Excerpts from a dataset:

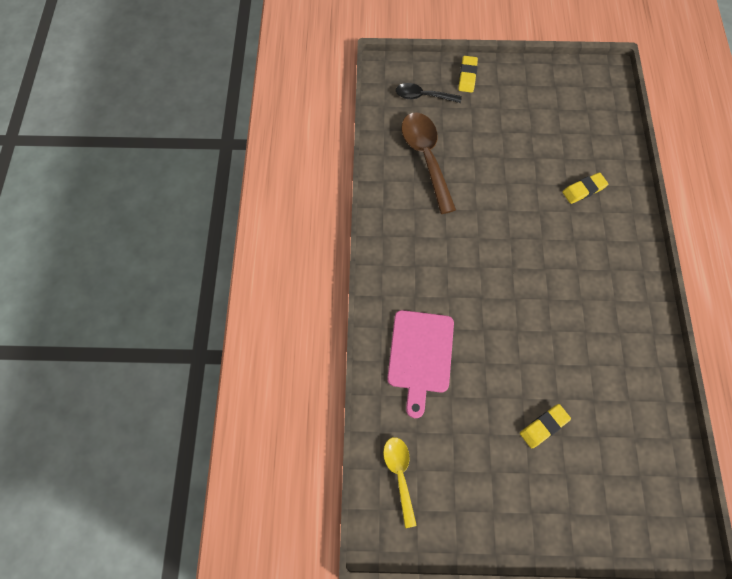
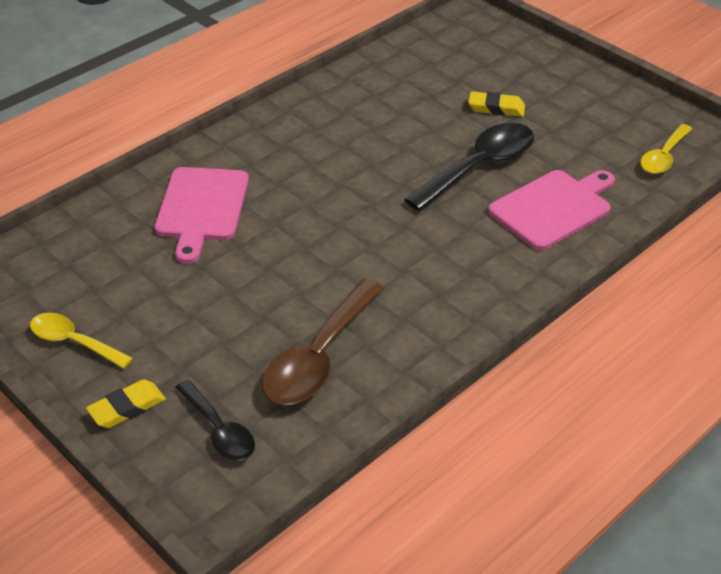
camera: 135 degrees left, 25 degrees down
(493, 354) = (479, 166): none -> black spoon
(527, 82) = (73, 342): none -> yellow spoon
(583, 190) = (201, 208): yellow eraser -> pink cutting board

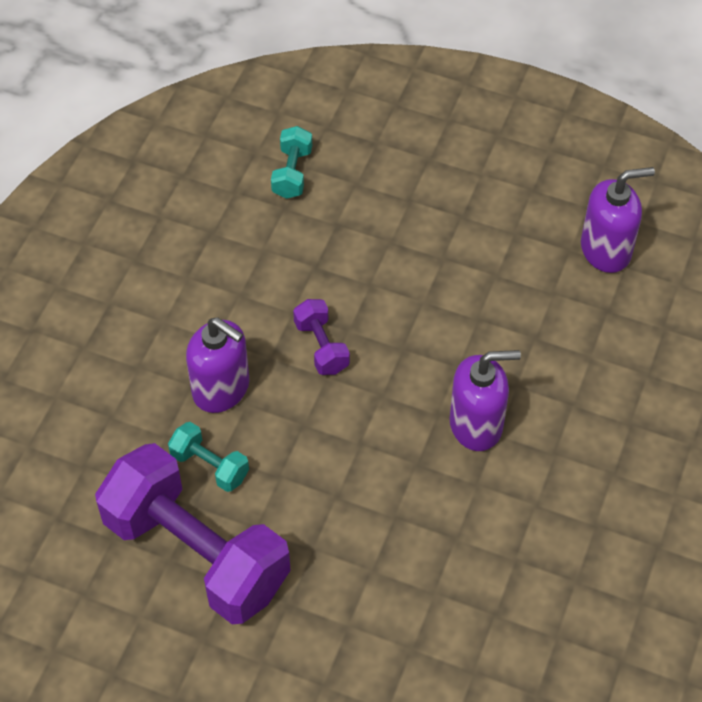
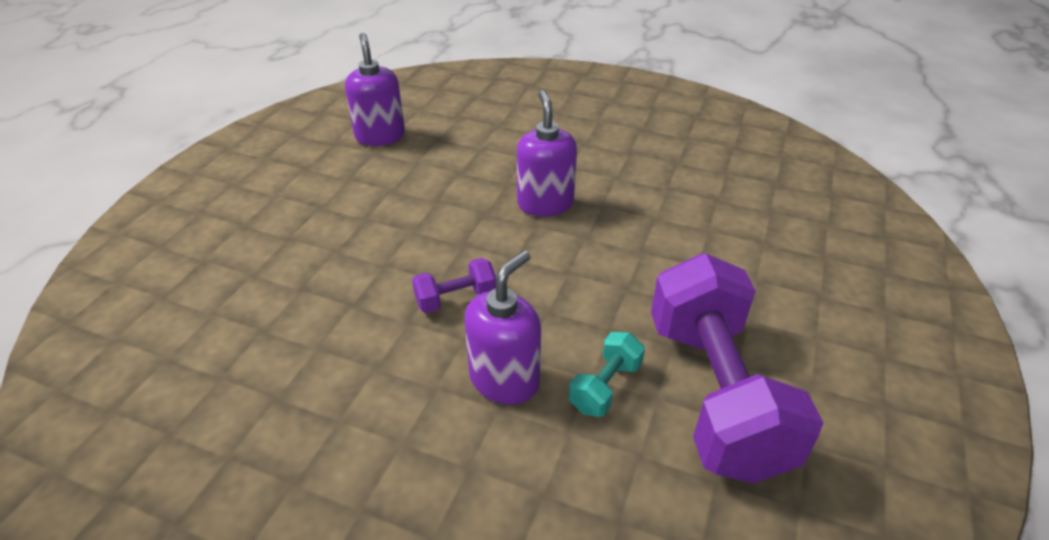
camera: 90 degrees left, 15 degrees down
(196, 553) = (715, 394): purple dumbbell -> purple dumbbell turned 45 degrees counterclockwise
(292, 173) = (215, 324): turquoise dumbbell -> none

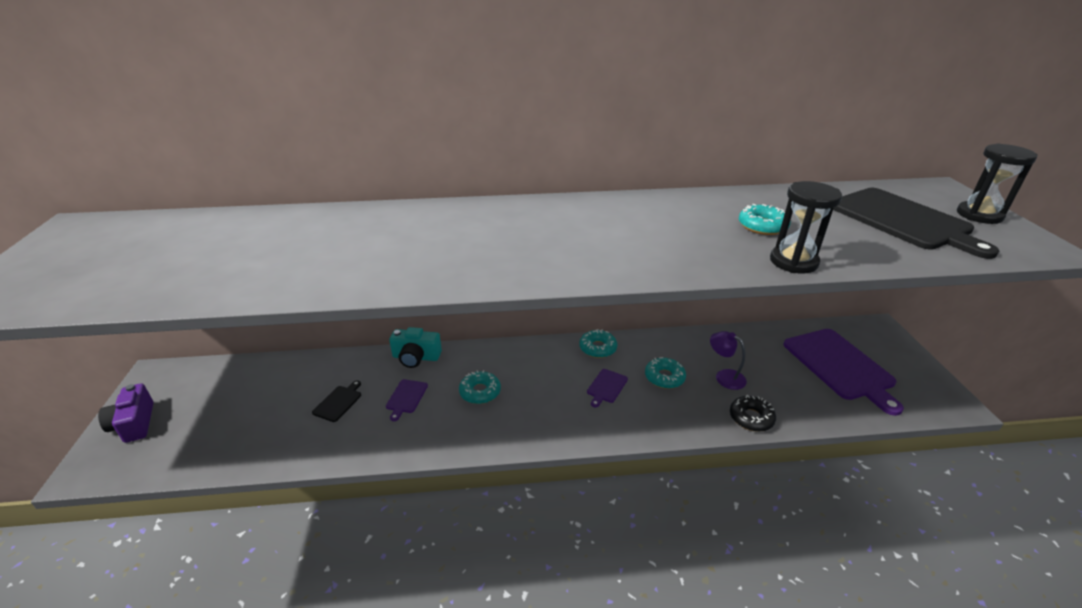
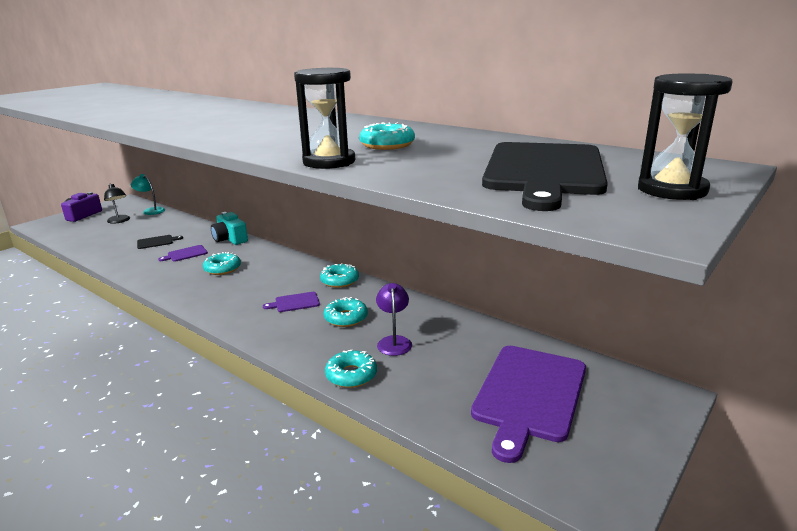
camera: 45 degrees right, 10 degrees down
(219, 402) = (119, 221): none -> black lamp
(232, 369) = (151, 210): none -> turquoise lamp
(751, 418) = (351, 375): black donut -> turquoise donut

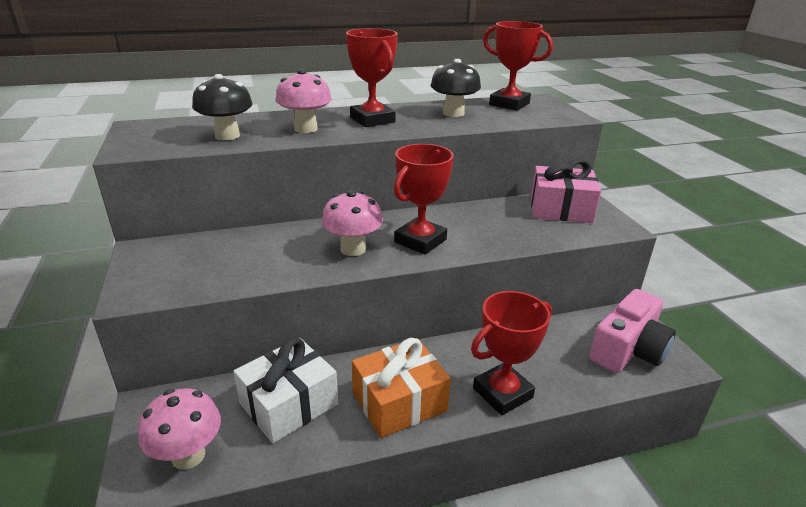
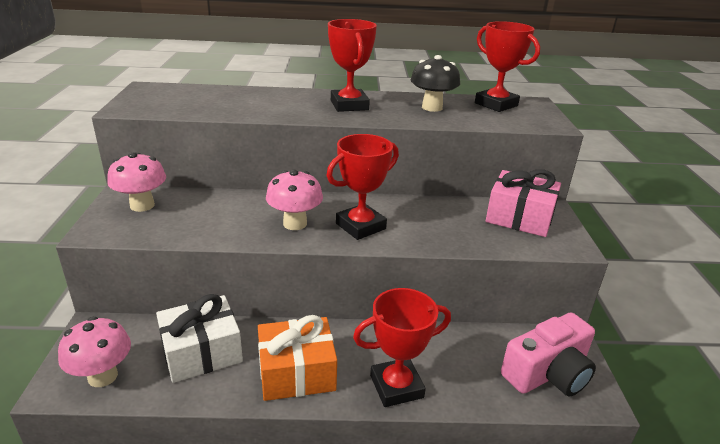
camera: 15 degrees right, 0 degrees up
(227, 136) = (212, 105): black mushroom -> none
(306, 129) = (283, 107): pink mushroom -> pink mushroom (142, 205)

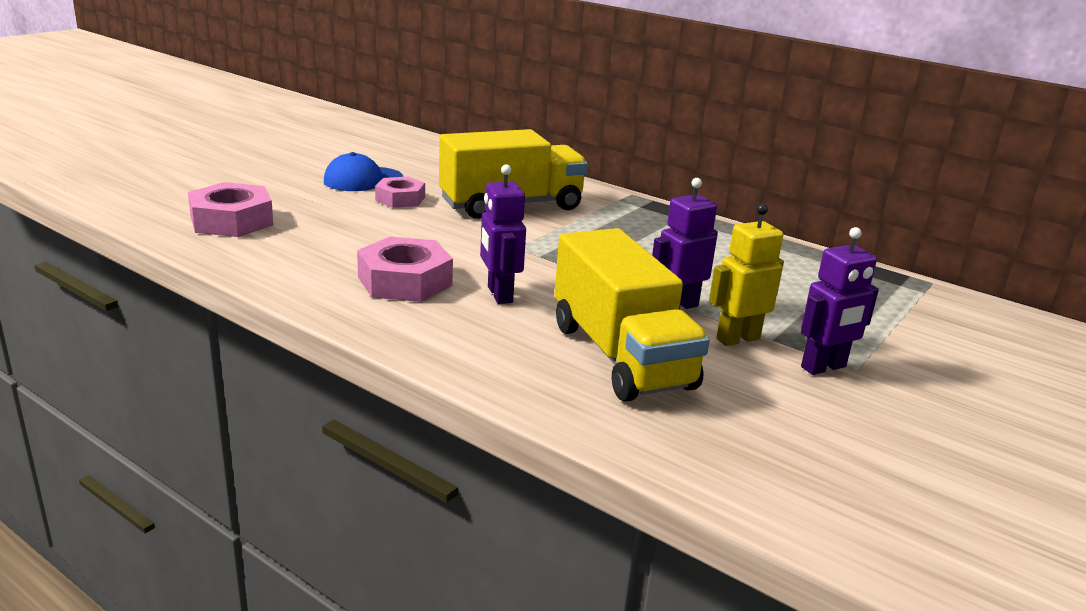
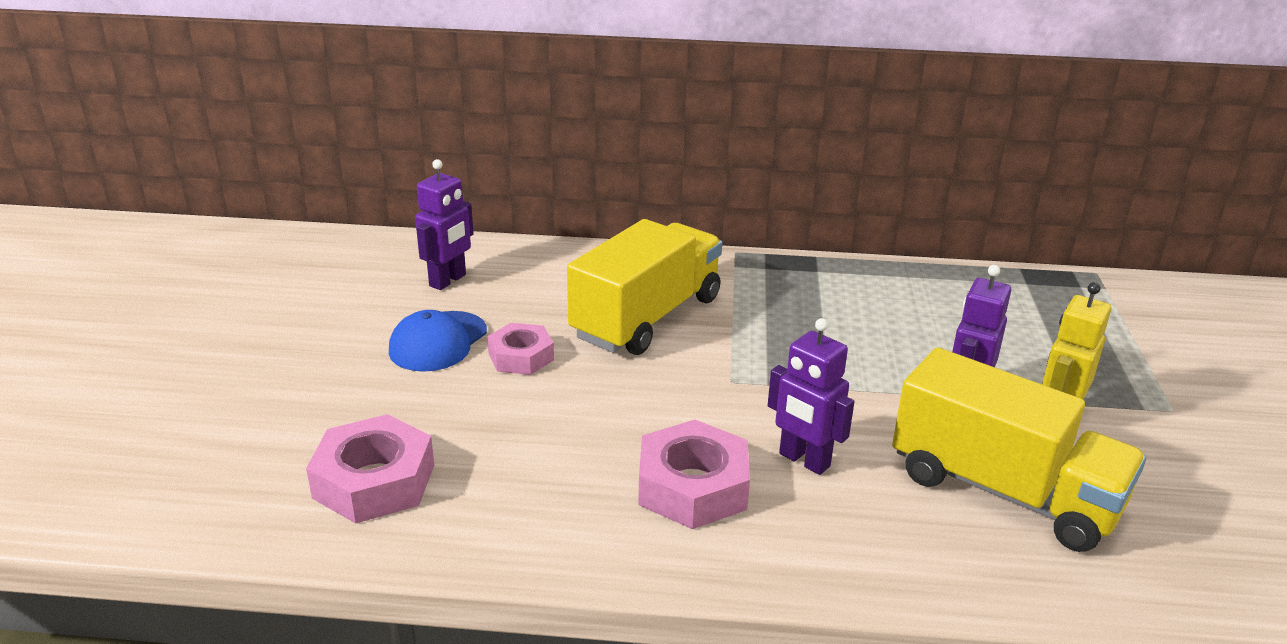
camera: 30 degrees left, 5 degrees up
(824, 367) = (1153, 421): purple robot -> purple robot (448, 281)

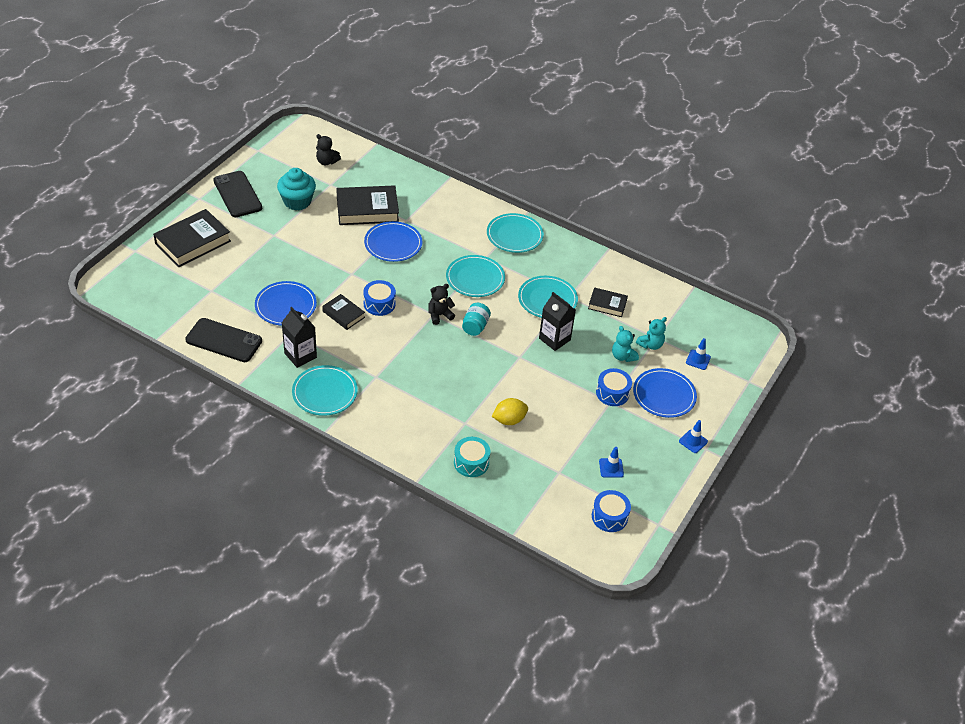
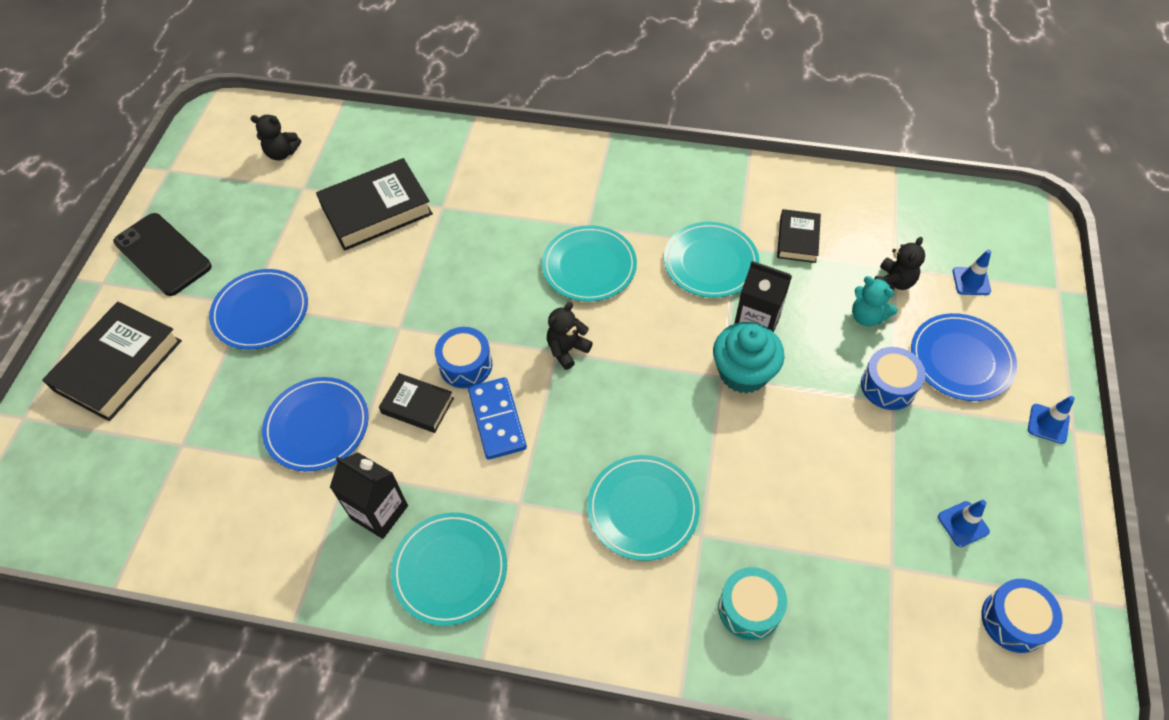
camera: 15 degrees left, 10 degrees up
(224, 340) = (238, 535): black phone -> none
(297, 201) = (263, 234): turquoise cupcake -> turquoise cupcake (743, 372)
(383, 335) = (497, 420): none -> blue domino
(393, 244) = (440, 253): blue plate -> blue plate (261, 311)
(475, 326) = (630, 349): turquoise jar -> none
(509, 420) = (765, 499): yellow lemon -> none
(514, 235) = (610, 175): turquoise plate -> turquoise plate (642, 509)
(607, 305) = (798, 239): black book -> black book turned 75 degrees counterclockwise
(650, 345) = (893, 282): turquoise teddy bear -> black teddy bear

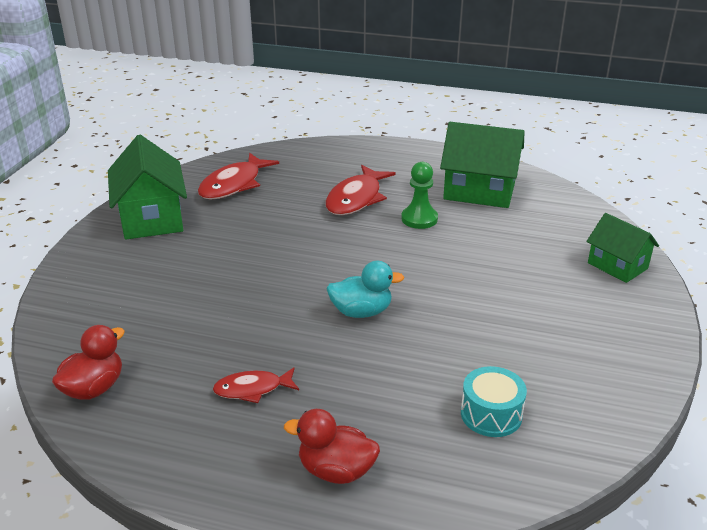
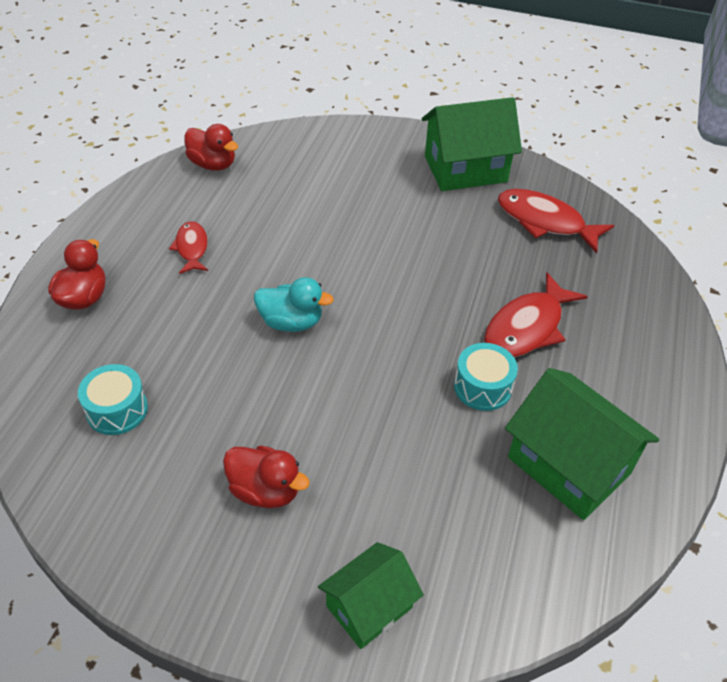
camera: 90 degrees right, 15 degrees up
(356, 199) = (527, 327): red fish -> red fish turned 75 degrees counterclockwise
(361, 312) = (291, 322): turquoise duck -> turquoise duck turned 75 degrees counterclockwise
(419, 219) = (482, 387): green pawn -> turquoise drum
(479, 191) = (568, 465): green house -> green house turned 60 degrees counterclockwise
(546, 315) = (265, 490): none -> red duck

[WHAT YOU HAVE TO DO] Reproduce each line from the records that contains the word "mushroom".

[OUTPUT BELOW]
(227, 136) = (212, 105): black mushroom -> none
(306, 129) = (283, 107): pink mushroom -> pink mushroom (142, 205)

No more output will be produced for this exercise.